▶ _EXERCISE AIM_: Gather all lines in the records below that include the word "blue".
(PROVIDED ENTRIES Opens)
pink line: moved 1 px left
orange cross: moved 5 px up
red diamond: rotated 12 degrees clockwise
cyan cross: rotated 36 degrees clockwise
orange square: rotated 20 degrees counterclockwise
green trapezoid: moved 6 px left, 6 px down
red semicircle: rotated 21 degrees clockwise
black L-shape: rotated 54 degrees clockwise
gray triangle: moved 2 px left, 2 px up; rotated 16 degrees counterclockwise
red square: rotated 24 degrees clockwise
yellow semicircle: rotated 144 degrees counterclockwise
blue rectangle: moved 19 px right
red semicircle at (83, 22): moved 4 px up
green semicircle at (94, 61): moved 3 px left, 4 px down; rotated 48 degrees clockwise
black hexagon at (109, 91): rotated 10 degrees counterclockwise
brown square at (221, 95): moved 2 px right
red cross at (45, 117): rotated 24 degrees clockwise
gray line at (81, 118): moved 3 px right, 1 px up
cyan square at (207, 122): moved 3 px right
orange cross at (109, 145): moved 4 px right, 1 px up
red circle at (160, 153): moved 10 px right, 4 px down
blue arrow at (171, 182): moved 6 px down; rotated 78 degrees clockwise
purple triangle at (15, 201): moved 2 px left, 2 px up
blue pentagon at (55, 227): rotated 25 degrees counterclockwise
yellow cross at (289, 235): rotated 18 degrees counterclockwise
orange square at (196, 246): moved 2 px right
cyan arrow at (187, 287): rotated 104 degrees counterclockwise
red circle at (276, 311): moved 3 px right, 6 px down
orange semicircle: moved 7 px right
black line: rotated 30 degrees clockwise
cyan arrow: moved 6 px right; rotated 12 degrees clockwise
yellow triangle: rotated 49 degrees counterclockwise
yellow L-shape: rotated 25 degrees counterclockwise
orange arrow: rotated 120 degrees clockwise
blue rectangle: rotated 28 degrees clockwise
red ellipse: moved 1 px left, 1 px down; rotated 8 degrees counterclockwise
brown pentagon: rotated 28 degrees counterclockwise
(PROVIDED ENTRIES Closes)
▶ _ANSWER AREA_:
blue rectangle: moved 19 px right
blue arrow at (171, 182): moved 6 px down; rotated 78 degrees clockwise
blue pentagon at (55, 227): rotated 25 degrees counterclockwise
blue rectangle: rotated 28 degrees clockwise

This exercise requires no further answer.